Record extracts:

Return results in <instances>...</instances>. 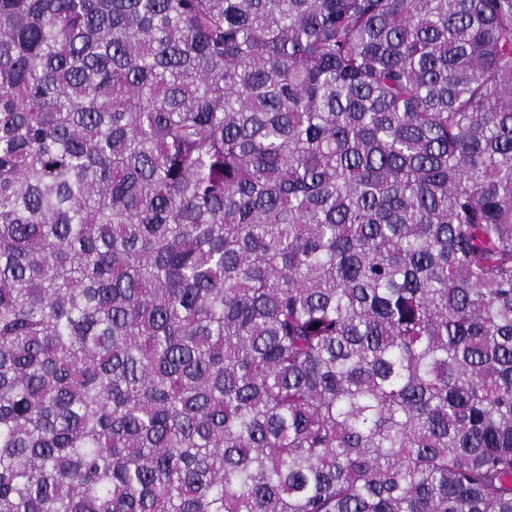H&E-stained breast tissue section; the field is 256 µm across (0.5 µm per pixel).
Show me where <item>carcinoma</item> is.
Wrapping results in <instances>:
<instances>
[{
	"label": "carcinoma",
	"instance_id": "carcinoma-1",
	"mask_svg": "<svg viewBox=\"0 0 512 512\" xmlns=\"http://www.w3.org/2000/svg\"><path fill=\"white\" fill-rule=\"evenodd\" d=\"M0 512H512V0H0Z\"/></svg>",
	"mask_w": 512,
	"mask_h": 512
}]
</instances>
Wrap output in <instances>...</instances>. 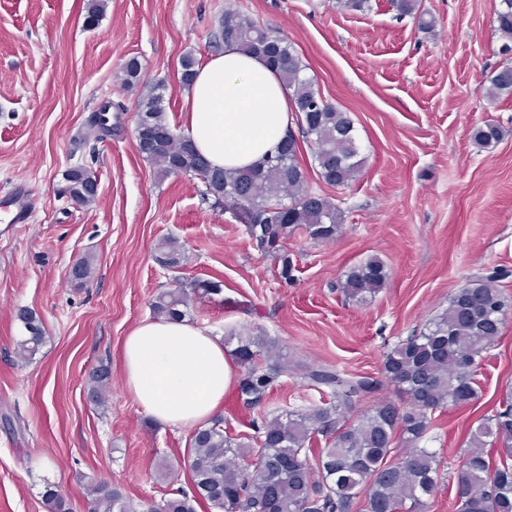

Brief: Every line from the one containing "Show me where <item>carcinoma</item> is." through the last line of the data is to be retyped exactly, with nothing added and no pictures included.

The response:
Show me where <item>carcinoma</item> is.
Wrapping results in <instances>:
<instances>
[{
	"label": "carcinoma",
	"instance_id": "carcinoma-1",
	"mask_svg": "<svg viewBox=\"0 0 512 512\" xmlns=\"http://www.w3.org/2000/svg\"><path fill=\"white\" fill-rule=\"evenodd\" d=\"M0 512H512V0H0Z\"/></svg>",
	"mask_w": 512,
	"mask_h": 512
}]
</instances>
Wrap output in <instances>...</instances>. 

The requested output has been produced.